> GIVEN PROBLEM:
Update the items below by replacing each "counterclockwise" with "anticlockwise" and leaving everything else unchanged. Leave the pictures out of your answer.

────────

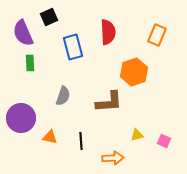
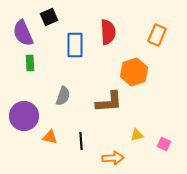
blue rectangle: moved 2 px right, 2 px up; rotated 15 degrees clockwise
purple circle: moved 3 px right, 2 px up
pink square: moved 3 px down
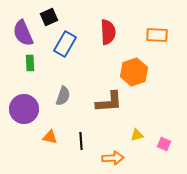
orange rectangle: rotated 70 degrees clockwise
blue rectangle: moved 10 px left, 1 px up; rotated 30 degrees clockwise
purple circle: moved 7 px up
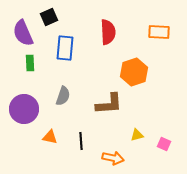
orange rectangle: moved 2 px right, 3 px up
blue rectangle: moved 4 px down; rotated 25 degrees counterclockwise
brown L-shape: moved 2 px down
orange arrow: rotated 15 degrees clockwise
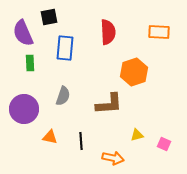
black square: rotated 12 degrees clockwise
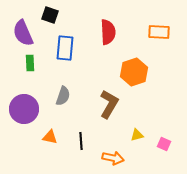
black square: moved 1 px right, 2 px up; rotated 30 degrees clockwise
brown L-shape: rotated 56 degrees counterclockwise
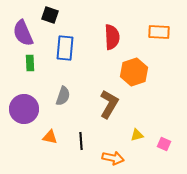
red semicircle: moved 4 px right, 5 px down
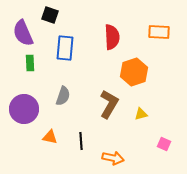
yellow triangle: moved 4 px right, 21 px up
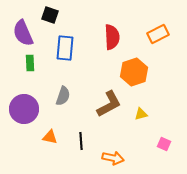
orange rectangle: moved 1 px left, 2 px down; rotated 30 degrees counterclockwise
brown L-shape: rotated 32 degrees clockwise
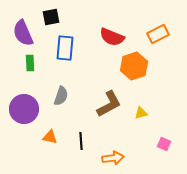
black square: moved 1 px right, 2 px down; rotated 30 degrees counterclockwise
red semicircle: rotated 115 degrees clockwise
orange hexagon: moved 6 px up
gray semicircle: moved 2 px left
yellow triangle: moved 1 px up
orange arrow: rotated 20 degrees counterclockwise
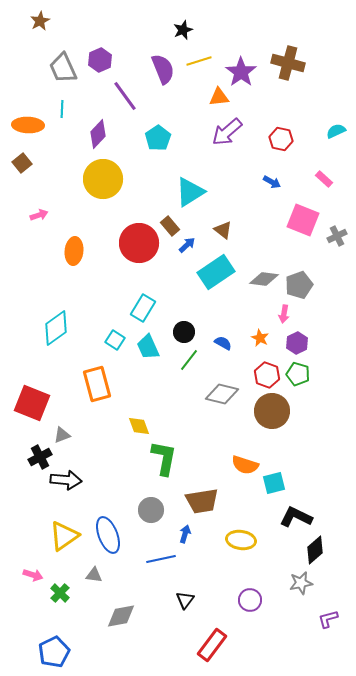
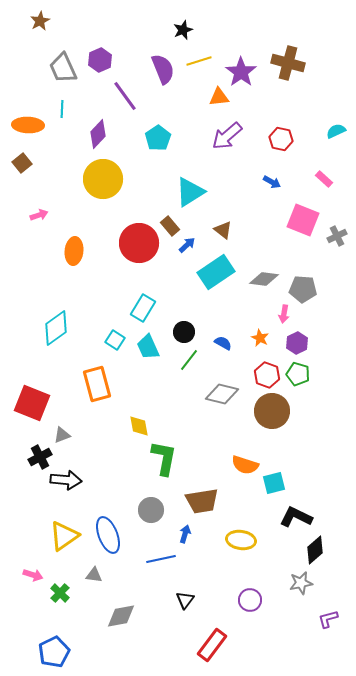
purple arrow at (227, 132): moved 4 px down
gray pentagon at (299, 285): moved 4 px right, 4 px down; rotated 24 degrees clockwise
yellow diamond at (139, 426): rotated 10 degrees clockwise
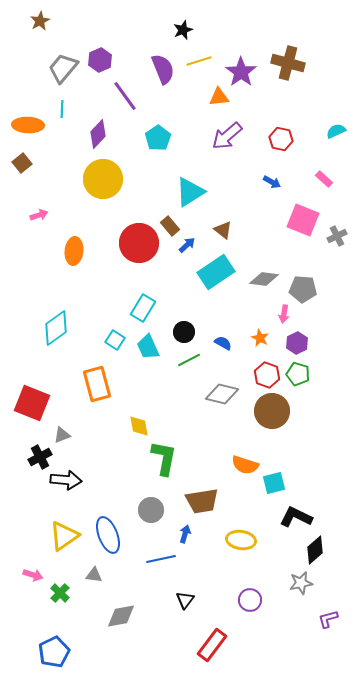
gray trapezoid at (63, 68): rotated 64 degrees clockwise
green line at (189, 360): rotated 25 degrees clockwise
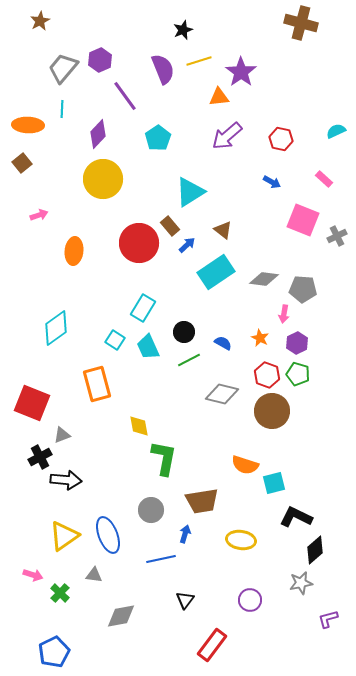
brown cross at (288, 63): moved 13 px right, 40 px up
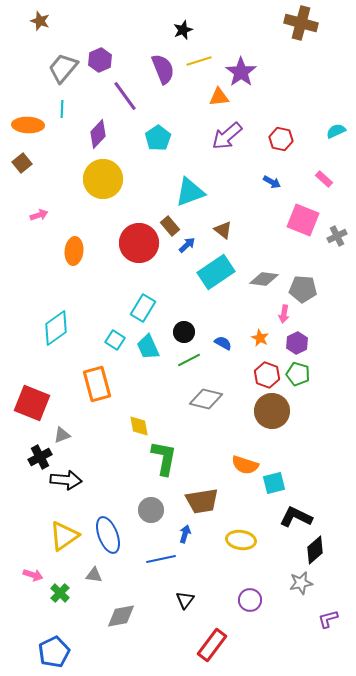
brown star at (40, 21): rotated 24 degrees counterclockwise
cyan triangle at (190, 192): rotated 12 degrees clockwise
gray diamond at (222, 394): moved 16 px left, 5 px down
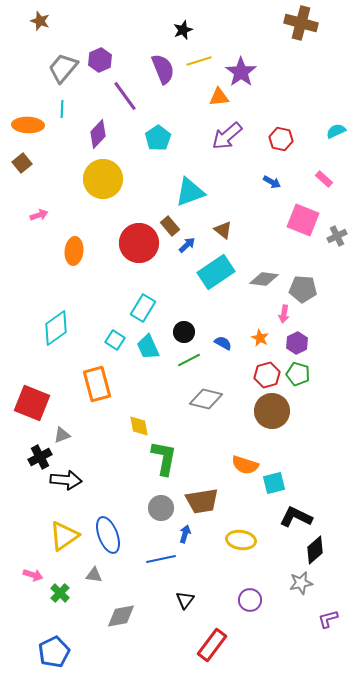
red hexagon at (267, 375): rotated 25 degrees clockwise
gray circle at (151, 510): moved 10 px right, 2 px up
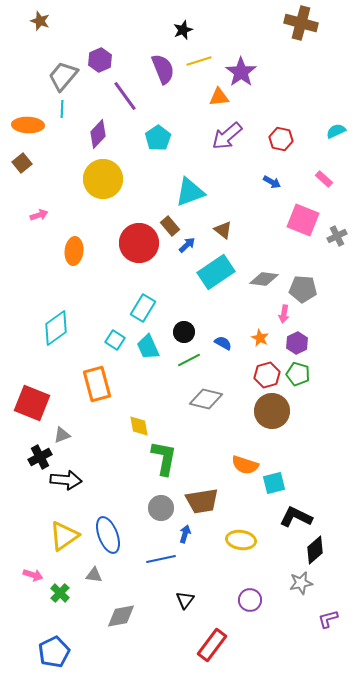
gray trapezoid at (63, 68): moved 8 px down
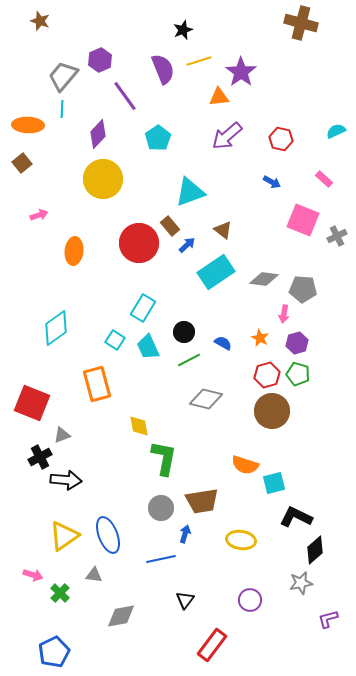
purple hexagon at (297, 343): rotated 10 degrees clockwise
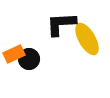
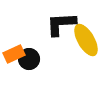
yellow ellipse: moved 1 px left, 1 px down
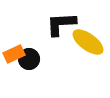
yellow ellipse: moved 2 px right, 2 px down; rotated 24 degrees counterclockwise
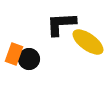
orange rectangle: rotated 45 degrees counterclockwise
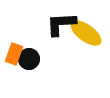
yellow ellipse: moved 2 px left, 9 px up
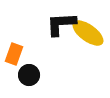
yellow ellipse: moved 2 px right
black circle: moved 16 px down
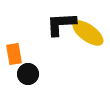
orange rectangle: rotated 30 degrees counterclockwise
black circle: moved 1 px left, 1 px up
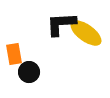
yellow ellipse: moved 2 px left
black circle: moved 1 px right, 2 px up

────────

> WRITTEN RESPONSE:
blue rectangle: moved 2 px right, 2 px up; rotated 15 degrees clockwise
purple circle: moved 3 px right, 2 px up
pink square: moved 3 px down
orange rectangle: rotated 70 degrees clockwise
blue rectangle: moved 10 px left, 1 px up; rotated 30 degrees clockwise
purple circle: moved 7 px up
orange rectangle: moved 2 px right, 3 px up
blue rectangle: moved 4 px down; rotated 25 degrees anticlockwise
brown L-shape: moved 2 px down
orange arrow: rotated 15 degrees clockwise
black square: rotated 12 degrees clockwise
black square: moved 1 px right, 2 px up; rotated 30 degrees clockwise
brown L-shape: rotated 56 degrees anticlockwise
red semicircle: moved 4 px right, 5 px down
yellow triangle: moved 4 px right, 21 px up
orange rectangle: moved 1 px left, 2 px down; rotated 30 degrees anticlockwise
brown L-shape: rotated 32 degrees clockwise
black square: moved 1 px right, 2 px down; rotated 30 degrees anticlockwise
red semicircle: rotated 115 degrees clockwise
orange hexagon: moved 6 px up
gray semicircle: moved 2 px left
yellow triangle: moved 1 px up
orange arrow: rotated 20 degrees anticlockwise
purple arrow at (227, 132): moved 4 px down
gray pentagon at (299, 285): moved 4 px right, 4 px down; rotated 24 degrees clockwise
yellow diamond at (139, 426): rotated 10 degrees clockwise
gray trapezoid at (63, 68): rotated 64 degrees clockwise
green line at (189, 360): rotated 25 degrees clockwise
brown cross at (288, 63): moved 13 px right, 40 px up
brown star at (40, 21): rotated 24 degrees anticlockwise
cyan triangle at (190, 192): rotated 12 degrees clockwise
gray diamond at (222, 394): moved 16 px left, 5 px down
red hexagon at (267, 375): rotated 25 degrees clockwise
gray circle at (151, 510): moved 10 px right, 2 px up
gray trapezoid at (63, 68): moved 8 px down
purple hexagon at (297, 343): rotated 10 degrees clockwise
yellow ellipse: moved 1 px left, 1 px down
yellow ellipse: moved 2 px right, 2 px down; rotated 24 degrees anticlockwise
orange rectangle: rotated 45 degrees anticlockwise
yellow ellipse: moved 2 px left, 9 px up
yellow ellipse: moved 2 px right
black circle: moved 16 px down
orange rectangle: rotated 30 degrees anticlockwise
black circle: moved 1 px left, 1 px up
yellow ellipse: moved 2 px left
black circle: moved 1 px right, 2 px up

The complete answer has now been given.